THE TASK ▸
Please repeat the lines below, exactly and only, from the one that holds "R15: 120 (COM, SIG14) -> 47 (COM, SIG14)" through the one that holds "J101 pin 2: DGND -> N_2".
******
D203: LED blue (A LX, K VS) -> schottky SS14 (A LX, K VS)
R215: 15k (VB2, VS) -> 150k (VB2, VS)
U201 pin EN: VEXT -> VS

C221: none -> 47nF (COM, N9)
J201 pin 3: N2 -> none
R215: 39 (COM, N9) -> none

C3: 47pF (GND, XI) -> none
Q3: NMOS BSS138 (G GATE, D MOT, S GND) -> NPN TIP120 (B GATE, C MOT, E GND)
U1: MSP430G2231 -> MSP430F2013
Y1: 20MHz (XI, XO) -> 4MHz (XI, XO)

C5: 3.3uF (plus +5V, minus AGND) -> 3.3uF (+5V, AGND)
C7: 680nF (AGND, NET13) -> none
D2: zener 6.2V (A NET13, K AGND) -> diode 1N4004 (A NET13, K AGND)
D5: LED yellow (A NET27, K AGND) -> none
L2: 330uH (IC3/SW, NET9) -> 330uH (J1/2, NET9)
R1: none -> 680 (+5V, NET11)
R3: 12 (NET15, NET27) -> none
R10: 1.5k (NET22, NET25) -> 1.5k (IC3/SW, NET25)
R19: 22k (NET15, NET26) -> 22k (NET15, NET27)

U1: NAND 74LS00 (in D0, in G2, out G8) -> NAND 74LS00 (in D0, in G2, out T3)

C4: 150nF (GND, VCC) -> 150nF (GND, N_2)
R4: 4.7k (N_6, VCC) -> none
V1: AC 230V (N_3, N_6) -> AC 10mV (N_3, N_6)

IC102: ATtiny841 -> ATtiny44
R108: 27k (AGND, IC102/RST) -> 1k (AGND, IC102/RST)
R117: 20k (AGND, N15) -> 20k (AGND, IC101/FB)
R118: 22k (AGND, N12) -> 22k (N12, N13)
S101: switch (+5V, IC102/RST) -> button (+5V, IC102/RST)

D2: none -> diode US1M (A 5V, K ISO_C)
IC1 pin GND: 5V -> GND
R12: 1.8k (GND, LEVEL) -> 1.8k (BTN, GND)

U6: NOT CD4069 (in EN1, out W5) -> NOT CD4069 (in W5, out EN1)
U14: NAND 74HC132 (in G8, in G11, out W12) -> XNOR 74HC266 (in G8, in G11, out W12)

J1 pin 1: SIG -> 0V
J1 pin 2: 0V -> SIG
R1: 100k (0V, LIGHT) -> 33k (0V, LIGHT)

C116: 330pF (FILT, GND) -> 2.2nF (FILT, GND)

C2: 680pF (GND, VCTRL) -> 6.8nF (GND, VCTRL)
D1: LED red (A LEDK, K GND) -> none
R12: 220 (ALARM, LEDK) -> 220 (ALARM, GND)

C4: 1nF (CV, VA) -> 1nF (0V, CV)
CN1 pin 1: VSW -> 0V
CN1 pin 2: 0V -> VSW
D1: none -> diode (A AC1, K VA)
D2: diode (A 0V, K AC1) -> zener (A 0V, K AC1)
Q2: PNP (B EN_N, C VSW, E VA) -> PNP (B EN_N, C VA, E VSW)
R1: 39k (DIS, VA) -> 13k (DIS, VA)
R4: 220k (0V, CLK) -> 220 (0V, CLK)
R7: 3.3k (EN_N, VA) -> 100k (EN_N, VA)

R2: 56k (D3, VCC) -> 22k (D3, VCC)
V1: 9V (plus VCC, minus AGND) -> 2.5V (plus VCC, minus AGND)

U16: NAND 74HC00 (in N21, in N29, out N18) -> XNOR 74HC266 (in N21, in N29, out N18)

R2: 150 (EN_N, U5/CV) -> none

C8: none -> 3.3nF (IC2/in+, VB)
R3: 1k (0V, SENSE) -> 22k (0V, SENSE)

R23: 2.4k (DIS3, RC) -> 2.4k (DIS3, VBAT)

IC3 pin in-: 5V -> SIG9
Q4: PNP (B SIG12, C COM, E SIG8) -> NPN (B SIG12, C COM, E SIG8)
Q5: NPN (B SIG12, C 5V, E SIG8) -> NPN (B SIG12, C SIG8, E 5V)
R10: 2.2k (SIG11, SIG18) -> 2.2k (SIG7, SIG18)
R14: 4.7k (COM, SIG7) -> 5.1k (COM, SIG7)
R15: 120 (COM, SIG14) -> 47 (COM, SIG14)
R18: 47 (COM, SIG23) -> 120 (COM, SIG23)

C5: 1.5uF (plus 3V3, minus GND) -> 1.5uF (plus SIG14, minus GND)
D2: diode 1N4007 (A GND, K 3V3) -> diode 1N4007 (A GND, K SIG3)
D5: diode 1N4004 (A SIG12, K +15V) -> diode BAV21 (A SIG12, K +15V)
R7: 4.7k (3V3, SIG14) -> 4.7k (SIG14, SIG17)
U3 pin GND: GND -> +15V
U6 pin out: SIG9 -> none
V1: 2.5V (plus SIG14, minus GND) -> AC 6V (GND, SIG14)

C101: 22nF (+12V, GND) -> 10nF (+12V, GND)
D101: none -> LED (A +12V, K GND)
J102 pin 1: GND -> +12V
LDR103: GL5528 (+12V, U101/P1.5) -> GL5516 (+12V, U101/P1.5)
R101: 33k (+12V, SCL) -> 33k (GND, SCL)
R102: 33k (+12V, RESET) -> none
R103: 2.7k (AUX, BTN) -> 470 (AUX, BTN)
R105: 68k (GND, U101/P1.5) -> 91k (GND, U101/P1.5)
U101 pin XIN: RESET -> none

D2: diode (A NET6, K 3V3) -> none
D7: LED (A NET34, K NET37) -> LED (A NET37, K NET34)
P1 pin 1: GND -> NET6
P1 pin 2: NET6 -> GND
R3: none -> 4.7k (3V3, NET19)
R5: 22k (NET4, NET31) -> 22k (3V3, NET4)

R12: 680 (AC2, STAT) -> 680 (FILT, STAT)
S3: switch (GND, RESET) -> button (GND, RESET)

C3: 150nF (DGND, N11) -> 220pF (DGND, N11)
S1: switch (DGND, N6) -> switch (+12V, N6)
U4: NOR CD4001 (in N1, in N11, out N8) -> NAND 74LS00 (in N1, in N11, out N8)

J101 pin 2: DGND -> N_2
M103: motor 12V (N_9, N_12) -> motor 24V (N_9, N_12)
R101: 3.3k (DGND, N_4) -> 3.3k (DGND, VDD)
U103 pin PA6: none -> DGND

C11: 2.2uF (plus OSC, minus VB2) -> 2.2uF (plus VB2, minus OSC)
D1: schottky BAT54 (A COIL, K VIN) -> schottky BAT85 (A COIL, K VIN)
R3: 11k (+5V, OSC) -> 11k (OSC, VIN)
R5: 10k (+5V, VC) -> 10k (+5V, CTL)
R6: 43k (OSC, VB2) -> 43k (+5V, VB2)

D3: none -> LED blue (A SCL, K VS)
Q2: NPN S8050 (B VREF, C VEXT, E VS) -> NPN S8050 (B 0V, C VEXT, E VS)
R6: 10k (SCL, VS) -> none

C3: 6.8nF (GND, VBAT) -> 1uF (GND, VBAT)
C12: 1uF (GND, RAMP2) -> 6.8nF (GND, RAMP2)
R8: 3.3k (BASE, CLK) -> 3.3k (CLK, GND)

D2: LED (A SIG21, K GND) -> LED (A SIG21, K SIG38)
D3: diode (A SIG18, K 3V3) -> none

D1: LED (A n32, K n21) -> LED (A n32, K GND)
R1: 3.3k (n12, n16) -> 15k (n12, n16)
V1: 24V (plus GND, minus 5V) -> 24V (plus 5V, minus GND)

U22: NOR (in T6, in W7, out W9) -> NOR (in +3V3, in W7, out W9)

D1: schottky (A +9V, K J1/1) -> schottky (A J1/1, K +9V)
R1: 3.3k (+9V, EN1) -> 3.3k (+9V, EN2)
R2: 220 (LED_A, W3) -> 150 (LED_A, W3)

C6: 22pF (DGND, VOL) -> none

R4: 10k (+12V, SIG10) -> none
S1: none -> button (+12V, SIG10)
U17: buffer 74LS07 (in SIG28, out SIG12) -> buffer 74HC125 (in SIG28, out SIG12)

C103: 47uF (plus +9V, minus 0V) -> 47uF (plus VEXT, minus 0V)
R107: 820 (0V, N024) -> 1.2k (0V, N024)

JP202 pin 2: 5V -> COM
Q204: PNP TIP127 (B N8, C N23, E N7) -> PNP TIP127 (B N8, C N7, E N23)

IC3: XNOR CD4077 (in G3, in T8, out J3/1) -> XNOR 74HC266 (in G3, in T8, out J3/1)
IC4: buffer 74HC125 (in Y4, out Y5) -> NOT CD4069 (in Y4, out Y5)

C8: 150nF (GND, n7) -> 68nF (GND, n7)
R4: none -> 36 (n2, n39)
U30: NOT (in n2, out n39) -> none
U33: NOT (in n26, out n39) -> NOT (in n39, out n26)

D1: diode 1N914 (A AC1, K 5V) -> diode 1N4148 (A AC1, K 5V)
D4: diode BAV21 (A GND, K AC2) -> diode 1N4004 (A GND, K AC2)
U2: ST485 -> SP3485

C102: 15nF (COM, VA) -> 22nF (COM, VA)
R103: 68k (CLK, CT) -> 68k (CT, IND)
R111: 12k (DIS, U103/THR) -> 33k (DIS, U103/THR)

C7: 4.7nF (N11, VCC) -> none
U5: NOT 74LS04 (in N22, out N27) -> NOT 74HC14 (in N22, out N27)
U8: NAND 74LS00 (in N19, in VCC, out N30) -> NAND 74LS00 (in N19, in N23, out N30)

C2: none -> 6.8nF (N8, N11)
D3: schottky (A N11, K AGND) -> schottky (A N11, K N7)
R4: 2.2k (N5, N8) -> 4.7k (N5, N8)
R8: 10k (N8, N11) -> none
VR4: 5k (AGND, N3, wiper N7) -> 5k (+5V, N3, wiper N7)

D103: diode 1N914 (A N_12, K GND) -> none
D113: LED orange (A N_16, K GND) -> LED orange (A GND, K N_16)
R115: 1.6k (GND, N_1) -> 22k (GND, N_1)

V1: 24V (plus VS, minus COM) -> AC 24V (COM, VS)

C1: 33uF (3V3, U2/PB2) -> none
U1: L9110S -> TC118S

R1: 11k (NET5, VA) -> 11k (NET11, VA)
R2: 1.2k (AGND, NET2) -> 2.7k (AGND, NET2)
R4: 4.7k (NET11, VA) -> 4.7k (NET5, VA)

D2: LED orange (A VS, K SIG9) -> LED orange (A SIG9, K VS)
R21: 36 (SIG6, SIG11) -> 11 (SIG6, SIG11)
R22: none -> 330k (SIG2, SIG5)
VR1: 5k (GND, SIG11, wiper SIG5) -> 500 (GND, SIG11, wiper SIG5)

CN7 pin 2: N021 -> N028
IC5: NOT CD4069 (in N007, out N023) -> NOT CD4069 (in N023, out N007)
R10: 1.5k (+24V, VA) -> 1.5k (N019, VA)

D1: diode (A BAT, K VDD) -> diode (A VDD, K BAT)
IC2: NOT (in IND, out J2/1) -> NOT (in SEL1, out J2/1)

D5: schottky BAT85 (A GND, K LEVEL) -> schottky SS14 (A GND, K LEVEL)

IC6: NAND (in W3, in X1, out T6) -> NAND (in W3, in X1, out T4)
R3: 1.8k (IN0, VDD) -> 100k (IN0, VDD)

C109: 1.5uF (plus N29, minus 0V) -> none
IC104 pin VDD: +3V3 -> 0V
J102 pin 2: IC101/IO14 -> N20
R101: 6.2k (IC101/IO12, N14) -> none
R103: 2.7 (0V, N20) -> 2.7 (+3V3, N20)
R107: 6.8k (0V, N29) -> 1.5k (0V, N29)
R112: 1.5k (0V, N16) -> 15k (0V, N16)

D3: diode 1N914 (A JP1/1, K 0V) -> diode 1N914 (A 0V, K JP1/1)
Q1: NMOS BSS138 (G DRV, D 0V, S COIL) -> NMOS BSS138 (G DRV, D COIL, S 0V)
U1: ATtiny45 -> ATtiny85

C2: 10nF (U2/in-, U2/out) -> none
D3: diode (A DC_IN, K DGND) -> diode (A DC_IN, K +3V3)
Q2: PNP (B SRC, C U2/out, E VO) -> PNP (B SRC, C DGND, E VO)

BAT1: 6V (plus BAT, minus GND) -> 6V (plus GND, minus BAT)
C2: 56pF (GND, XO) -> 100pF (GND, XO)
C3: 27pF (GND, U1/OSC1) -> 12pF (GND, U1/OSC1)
******
ANSWER FOR THE TASK ▸
R15: 120 (COM, SIG14) -> 47 (COM, SIG14)
R18: 47 (COM, SIG23) -> 120 (COM, SIG23)

C5: 1.5uF (plus 3V3, minus GND) -> 1.5uF (plus SIG14, minus GND)
D2: diode 1N4007 (A GND, K 3V3) -> diode 1N4007 (A GND, K SIG3)
D5: diode 1N4004 (A SIG12, K +15V) -> diode BAV21 (A SIG12, K +15V)
R7: 4.7k (3V3, SIG14) -> 4.7k (SIG14, SIG17)
U3 pin GND: GND -> +15V
U6 pin out: SIG9 -> none
V1: 2.5V (plus SIG14, minus GND) -> AC 6V (GND, SIG14)

C101: 22nF (+12V, GND) -> 10nF (+12V, GND)
D101: none -> LED (A +12V, K GND)
J102 pin 1: GND -> +12V
LDR103: GL5528 (+12V, U101/P1.5) -> GL5516 (+12V, U101/P1.5)
R101: 33k (+12V, SCL) -> 33k (GND, SCL)
R102: 33k (+12V, RESET) -> none
R103: 2.7k (AUX, BTN) -> 470 (AUX, BTN)
R105: 68k (GND, U101/P1.5) -> 91k (GND, U101/P1.5)
U101 pin XIN: RESET -> none

D2: diode (A NET6, K 3V3) -> none
D7: LED (A NET34, K NET37) -> LED (A NET37, K NET34)
P1 pin 1: GND -> NET6
P1 pin 2: NET6 -> GND
R3: none -> 4.7k (3V3, NET19)
R5: 22k (NET4, NET31) -> 22k (3V3, NET4)

R12: 680 (AC2, STAT) -> 680 (FILT, STAT)
S3: switch (GND, RESET) -> button (GND, RESET)

C3: 150nF (DGND, N11) -> 220pF (DGND, N11)
S1: switch (DGND, N6) -> switch (+12V, N6)
U4: NOR CD4001 (in N1, in N11, out N8) -> NAND 74LS00 (in N1, in N11, out N8)

J101 pin 2: DGND -> N_2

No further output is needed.